● **Instructions to follow**
Required from the data below: the exact lines starting at the line containing "R3: none -> 22k (+12V, RESET)" and ending at the line containing "IC3: none -> NOT (in N018, out N025)", with both ends kept and all pictures dropped.

● **Provided material**

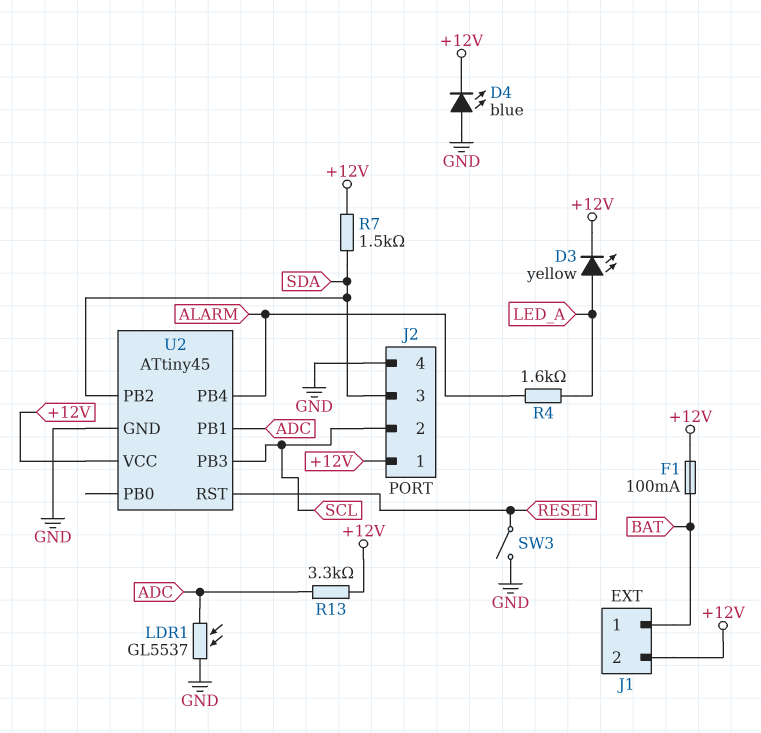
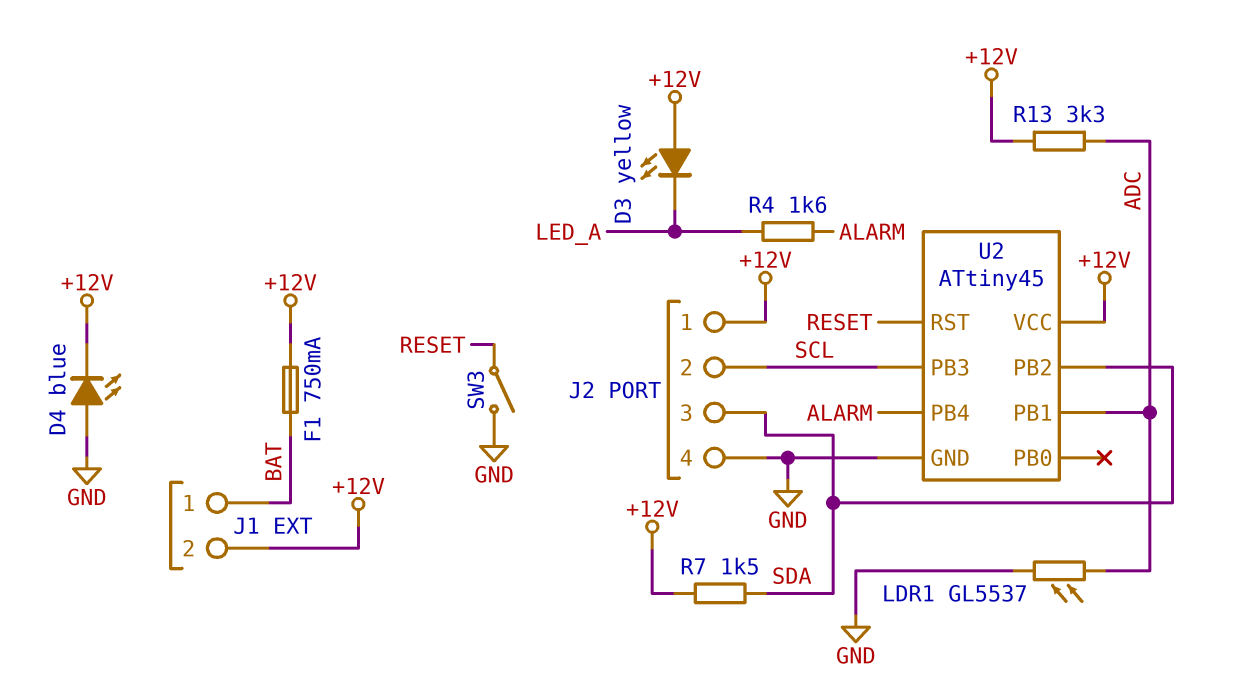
D3: LED yellow (A LED_A, K +12V) -> LED yellow (A +12V, K LED_A)
F1: 100mA (+12V, BAT) -> 750mA (+12V, BAT)

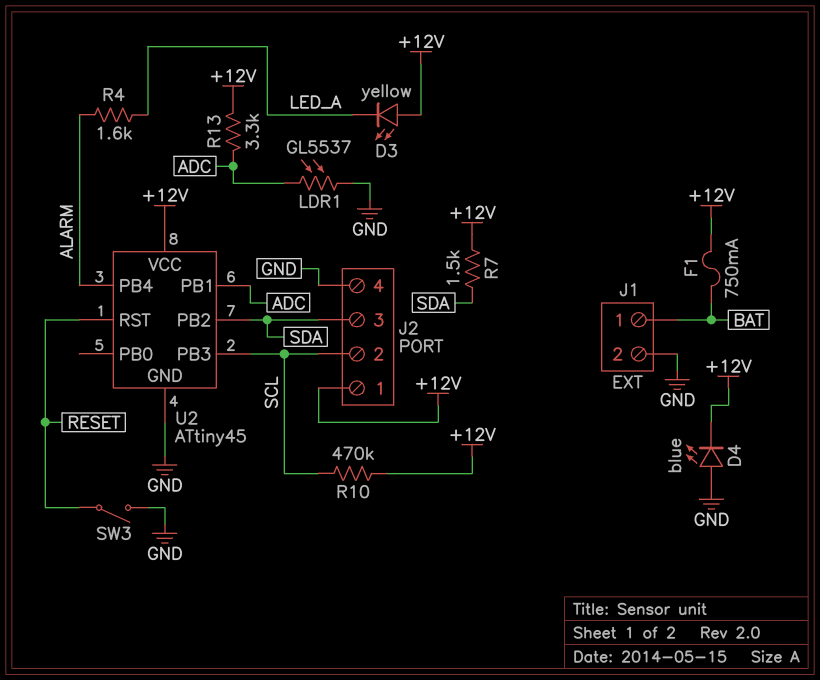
J1 pin 2: +12V -> GND
R10: none -> 470k (+12V, SCL)

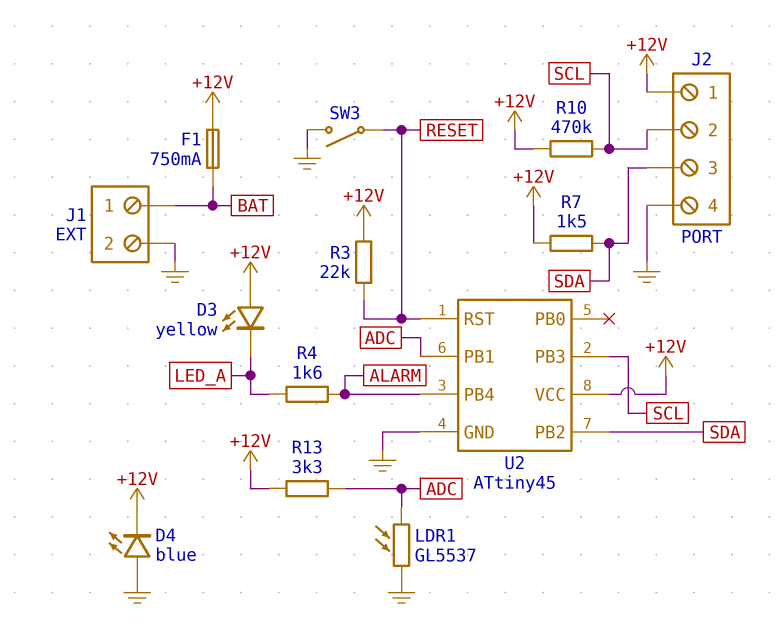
R3: none -> 22k (+12V, RESET)

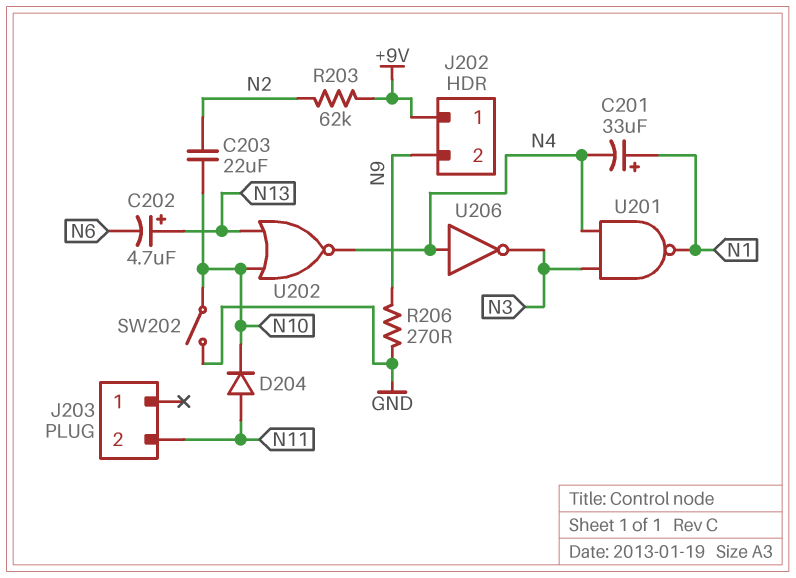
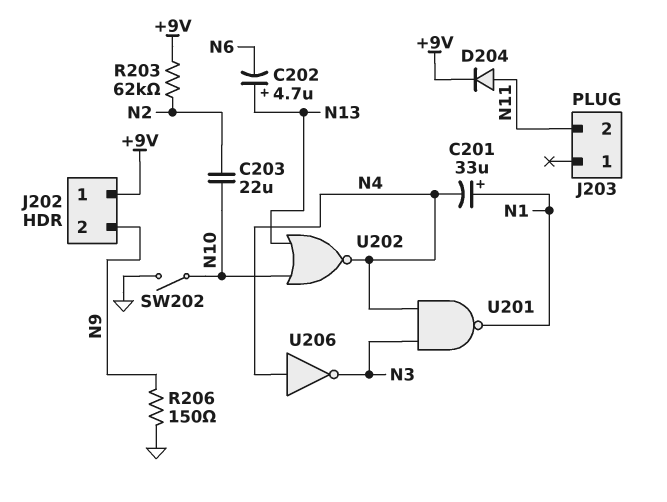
D204: diode (A N11, K N10) -> diode (A N11, K +9V)
R206: 270 (GND, N9) -> 150 (GND, N9)

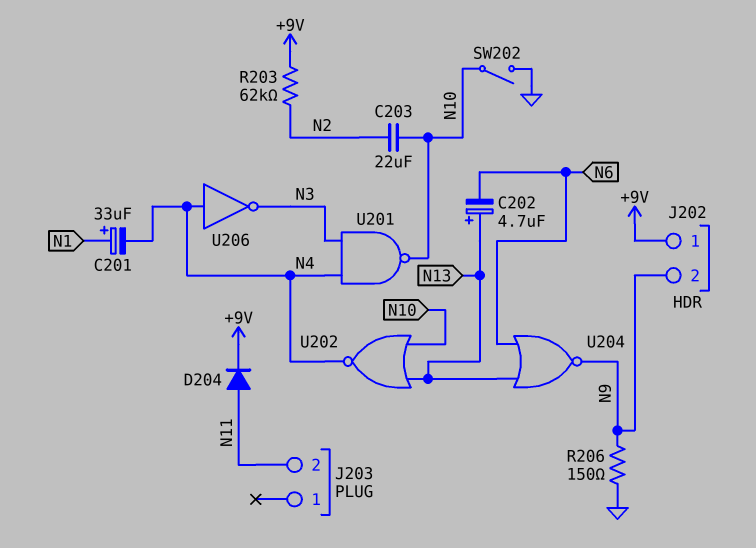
U201: NAND (in N3, in N4, out N1) -> NAND (in N3, in N4, out N10)
U204: none -> NOR (in N6, in N13, out N9)

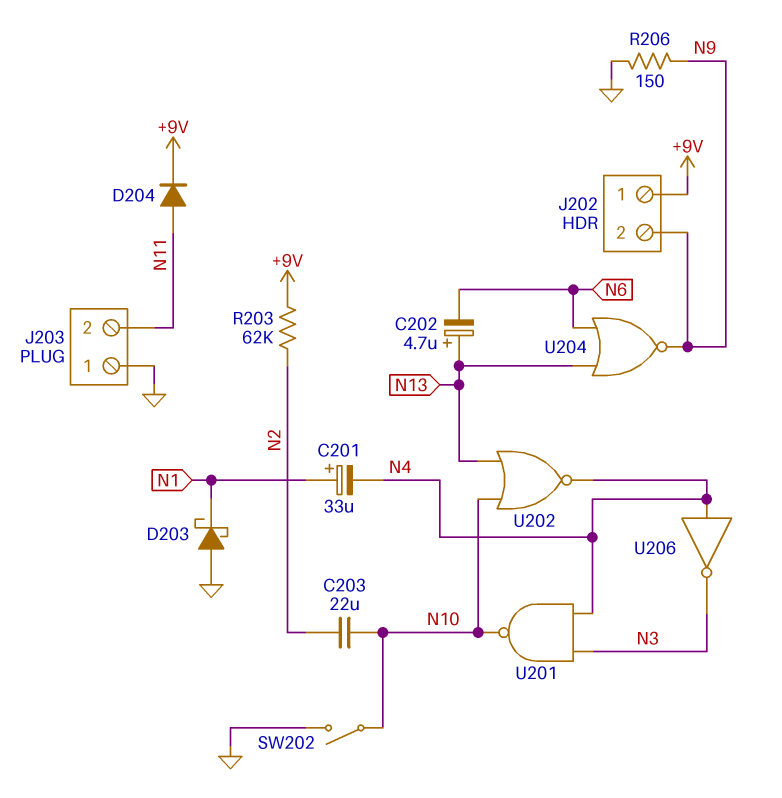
D203: none -> schottky (A GND, K N1)
J203 pin 1: none -> GND

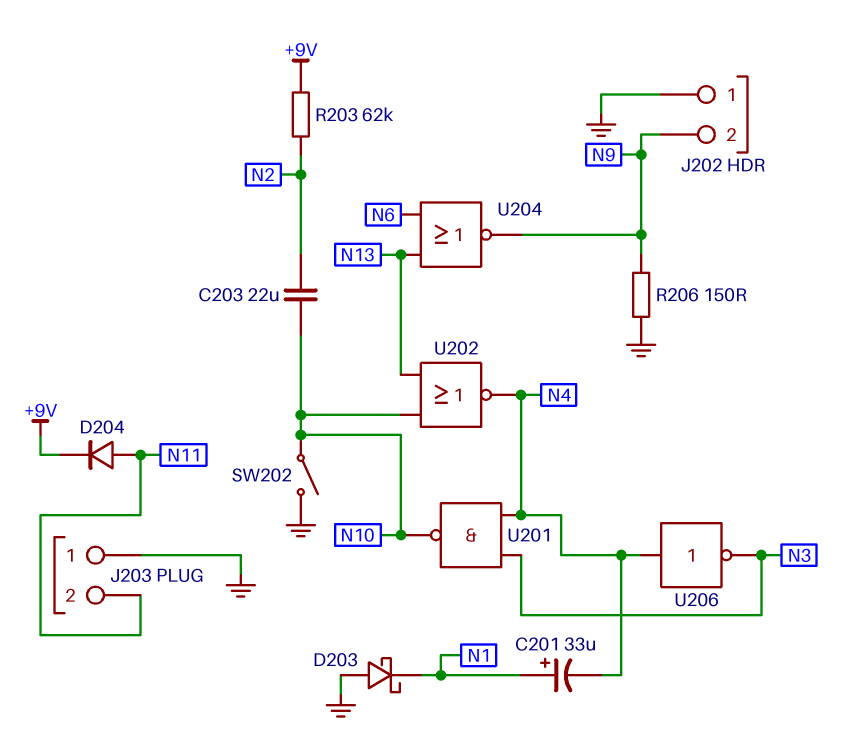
C202: 4.7uF (plus N13, minus N6) -> none
J202 pin 1: +9V -> GND

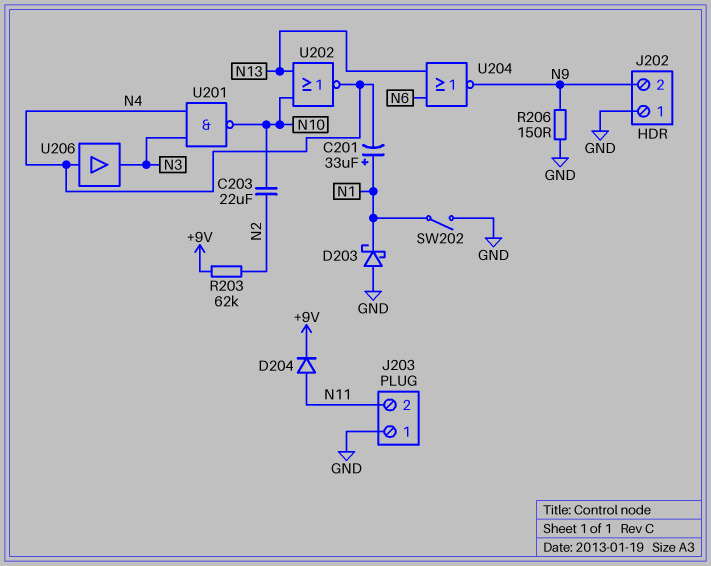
SW202: switch (GND, N10) -> switch (GND, N1)
U206: NOT (in N4, out N3) -> buffer (in N4, out N3)

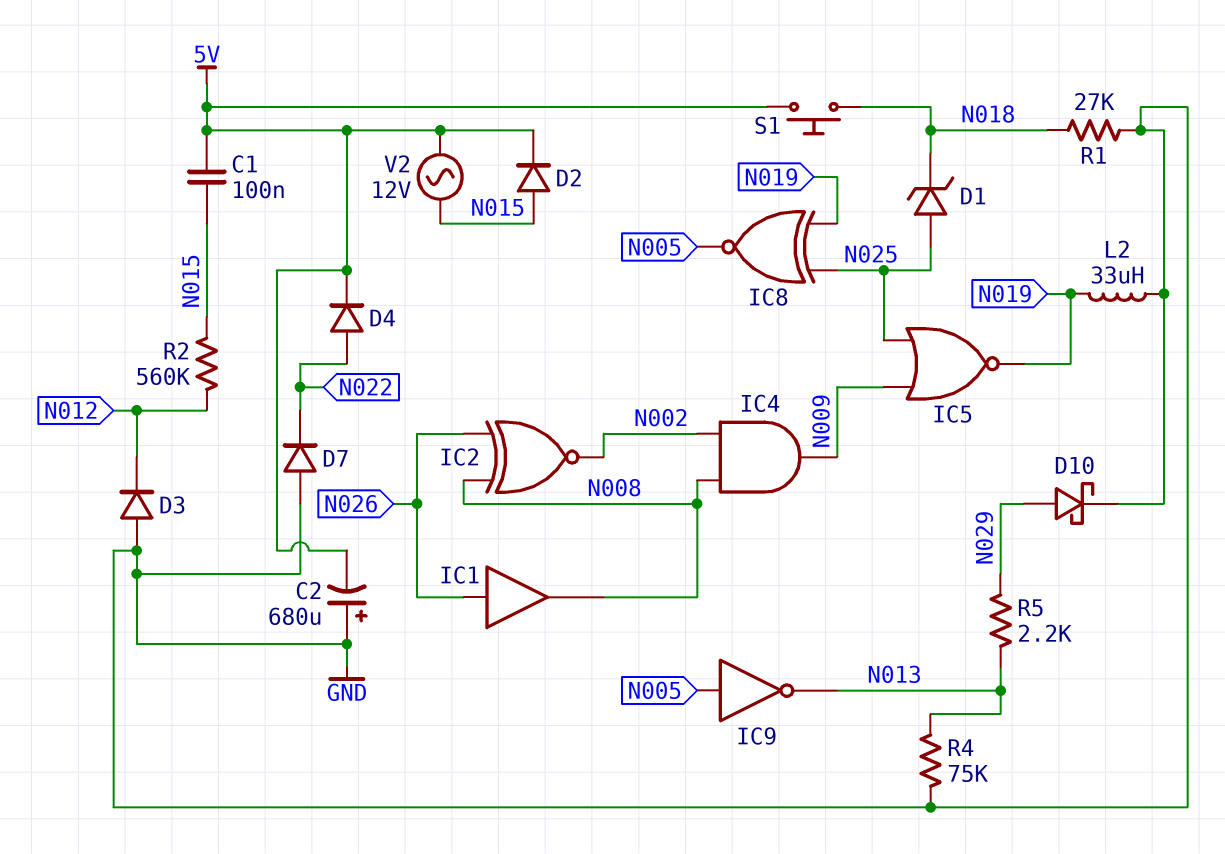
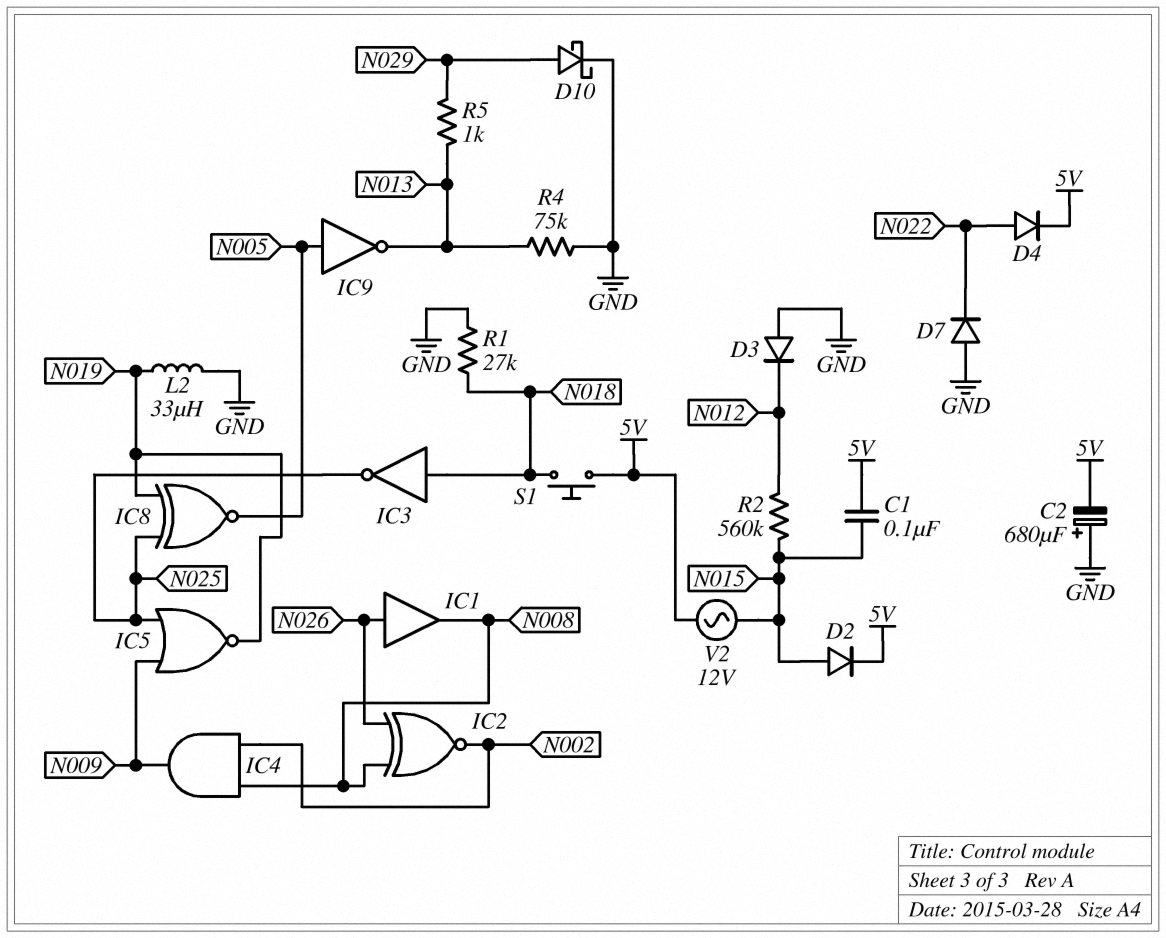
D1: zener (A N025, K N018) -> none
IC3: none -> NOT (in N018, out N025)
R5: 2.2k (N013, N029) -> 1k (N013, N029)

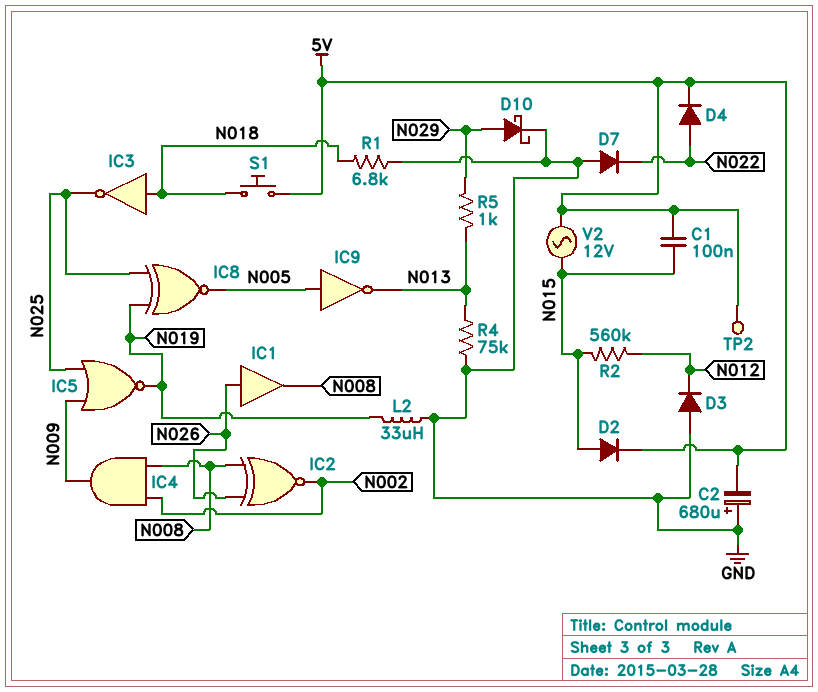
R1: 27k (GND, N018) -> 6.8k (GND, N018)
TP2: none -> test point (5V)

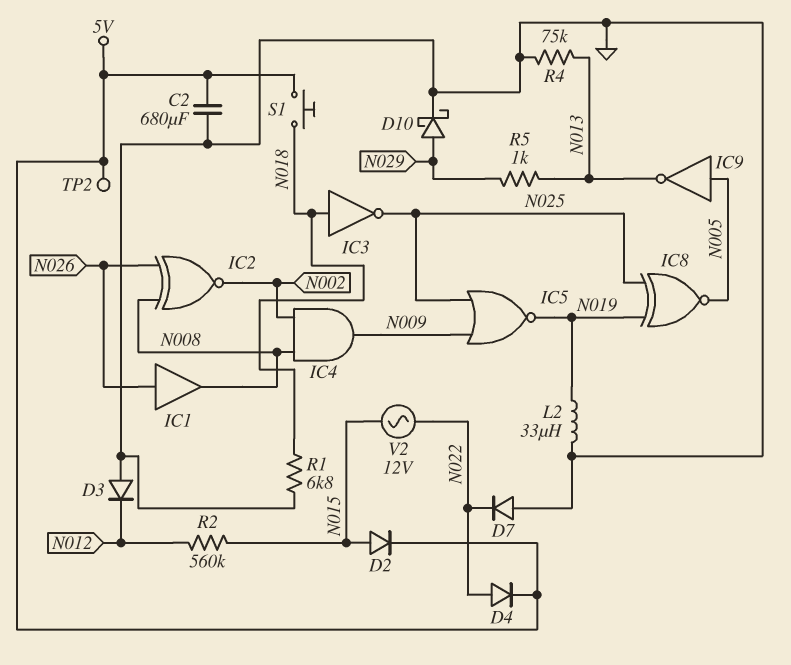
C1: 100nF (5V, N015) -> none
C2: 680uF (plus GND, minus 5V) -> 680uF (5V, GND)
V2: AC 12V (5V, N015) -> AC 12V (N015, N022)

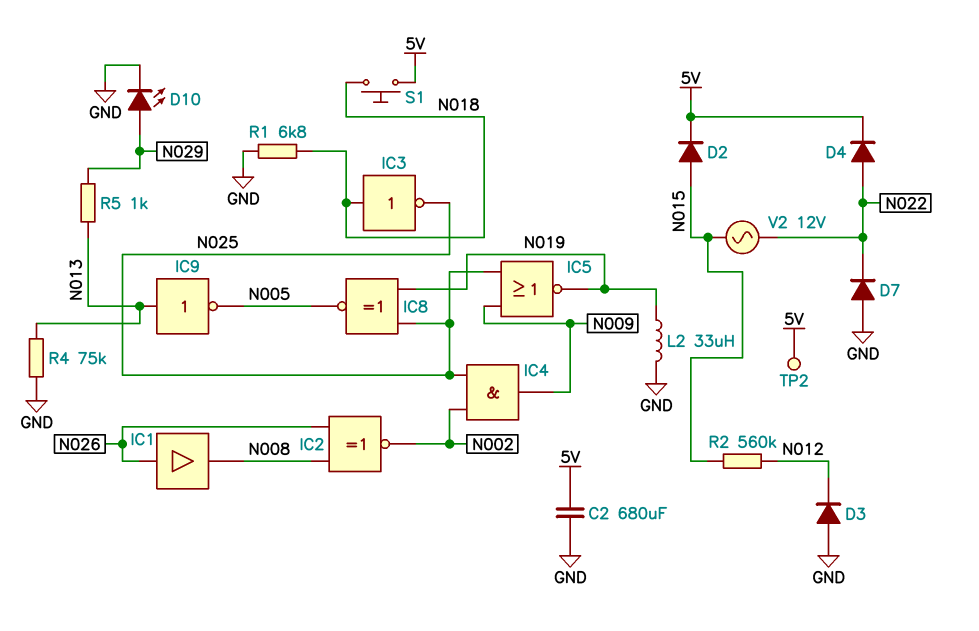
D10: schottky (A N029, K GND) -> LED (A N029, K GND)
IC4: AND (in N002, in N008, out N009) -> AND (in N002, in N025, out N009)
IC9: NOT (in N005, out N013) -> NOT (in N013, out N005)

● **Expected answer**
R3: none -> 22k (+12V, RESET)

D204: diode (A N11, K N10) -> diode (A N11, K +9V)
R206: 270 (GND, N9) -> 150 (GND, N9)

U201: NAND (in N3, in N4, out N1) -> NAND (in N3, in N4, out N10)
U204: none -> NOR (in N6, in N13, out N9)

D203: none -> schottky (A GND, K N1)
J203 pin 1: none -> GND

C202: 4.7uF (plus N13, minus N6) -> none
J202 pin 1: +9V -> GND

SW202: switch (GND, N10) -> switch (GND, N1)
U206: NOT (in N4, out N3) -> buffer (in N4, out N3)

D1: zener (A N025, K N018) -> none
IC3: none -> NOT (in N018, out N025)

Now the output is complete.